### Materials provided:
>>

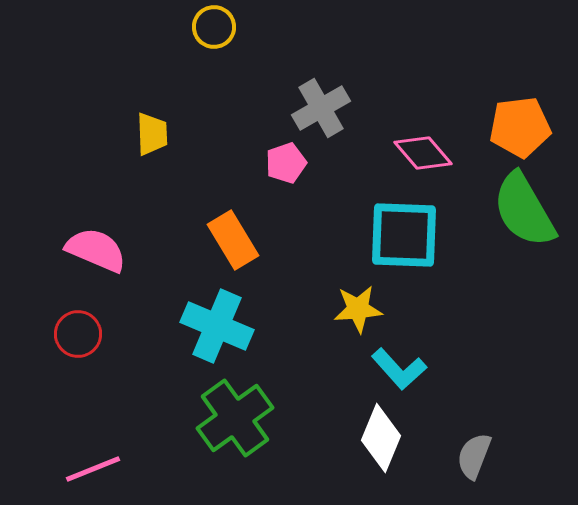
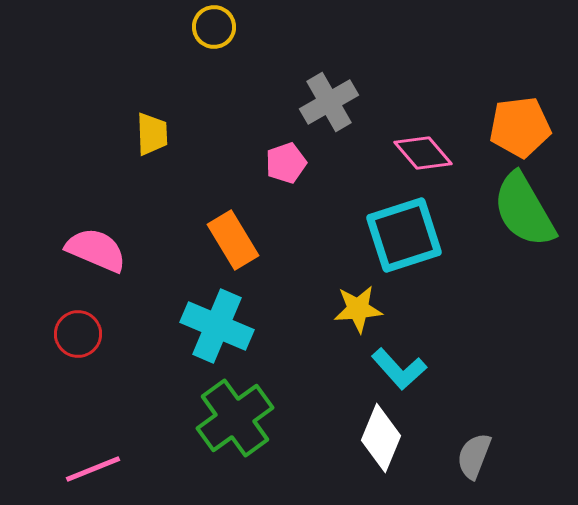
gray cross: moved 8 px right, 6 px up
cyan square: rotated 20 degrees counterclockwise
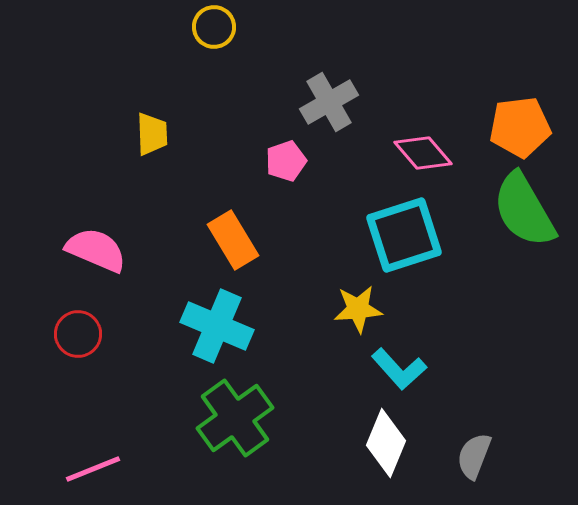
pink pentagon: moved 2 px up
white diamond: moved 5 px right, 5 px down
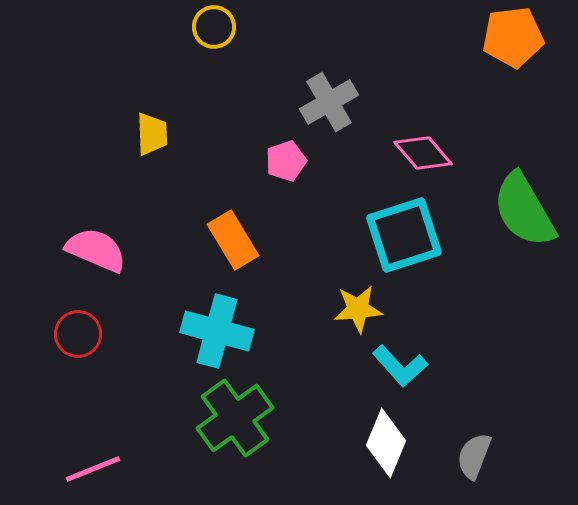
orange pentagon: moved 7 px left, 90 px up
cyan cross: moved 5 px down; rotated 8 degrees counterclockwise
cyan L-shape: moved 1 px right, 3 px up
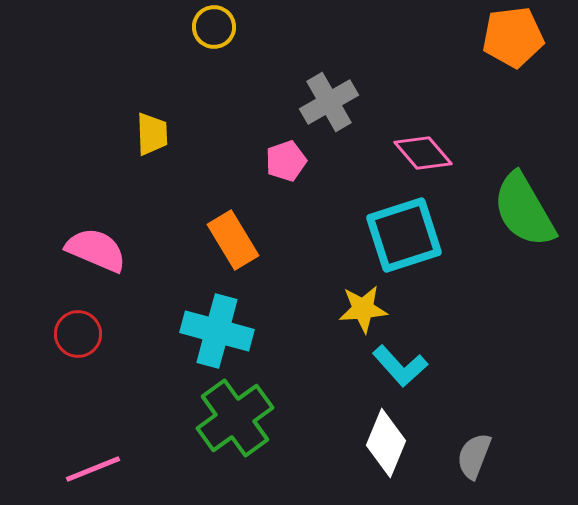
yellow star: moved 5 px right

<<

### Requirements:
Convert the lines from the line containing "pink pentagon: moved 2 px up" through the end of the entries above into a JSON list of strings, one string per line, skipping blank lines. Leave out the pictures.

### Task output:
[
  "pink pentagon: moved 2 px up",
  "white diamond: moved 5 px right, 5 px down",
  "orange pentagon: moved 7 px left, 90 px up",
  "cyan cross: moved 5 px down; rotated 8 degrees counterclockwise",
  "cyan L-shape: moved 1 px right, 3 px up",
  "yellow star: moved 5 px right"
]